▶ **WHAT THE TASK ASKS**: Make an exact copy of each entry, leaving out every picture.

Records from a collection
=-=-=-=-=
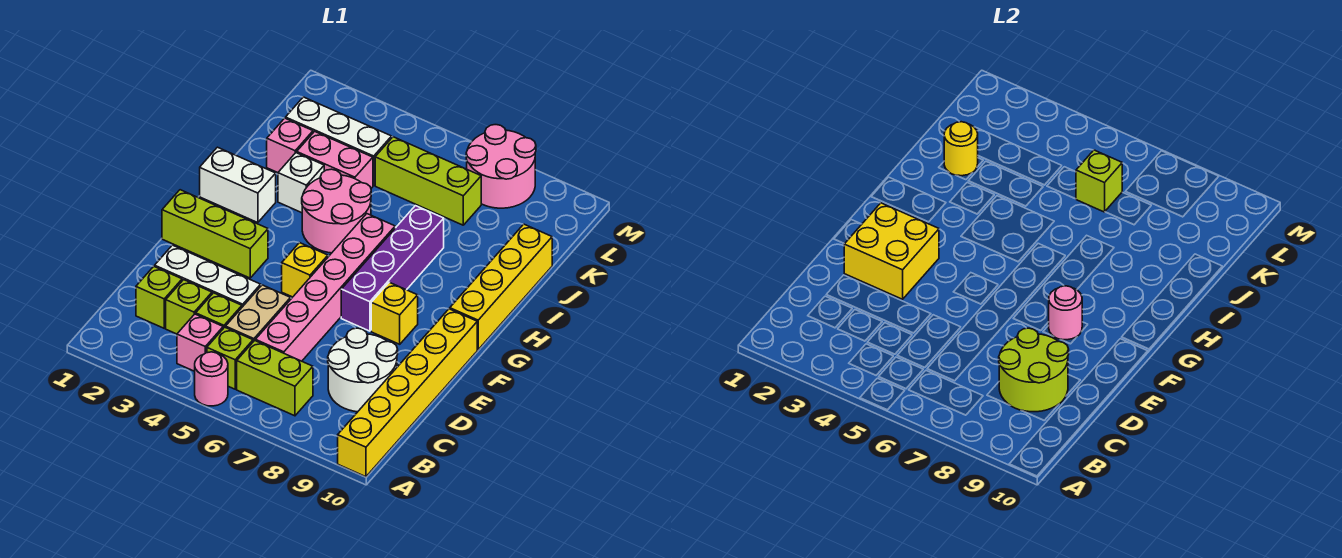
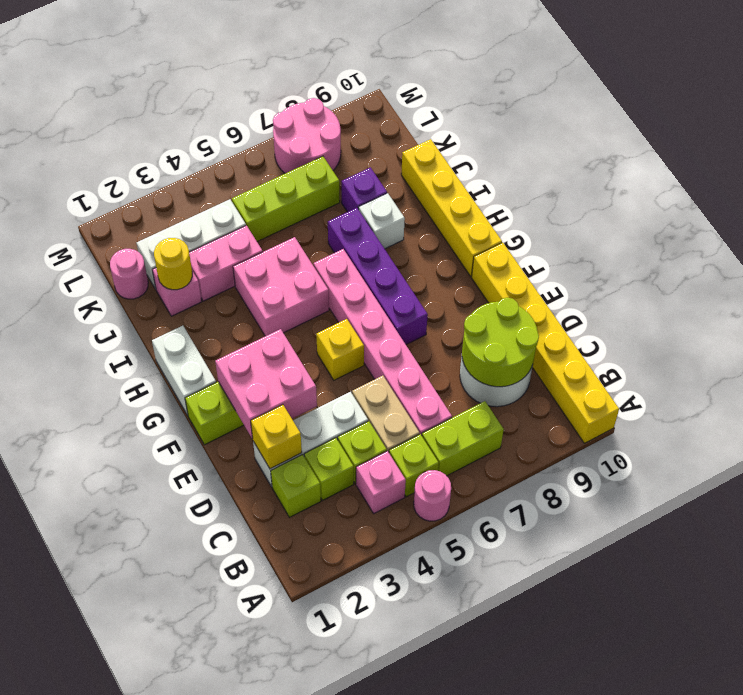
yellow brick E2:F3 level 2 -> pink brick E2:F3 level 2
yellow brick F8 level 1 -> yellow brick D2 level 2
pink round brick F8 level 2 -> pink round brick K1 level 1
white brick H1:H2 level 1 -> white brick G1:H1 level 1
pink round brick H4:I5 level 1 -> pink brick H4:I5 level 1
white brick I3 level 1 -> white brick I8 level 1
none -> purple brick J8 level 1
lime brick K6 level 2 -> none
=-=-=-=-=
▶ **EXERCISE SOLUTION**:
yellow brick E2:F3 level 2 -> pink brick E2:F3 level 2
yellow brick F8 level 1 -> yellow brick D2 level 2
pink round brick F8 level 2 -> pink round brick K1 level 1
white brick H1:H2 level 1 -> white brick G1:H1 level 1
pink round brick H4:I5 level 1 -> pink brick H4:I5 level 1
white brick I3 level 1 -> white brick I8 level 1
none -> purple brick J8 level 1
lime brick K6 level 2 -> none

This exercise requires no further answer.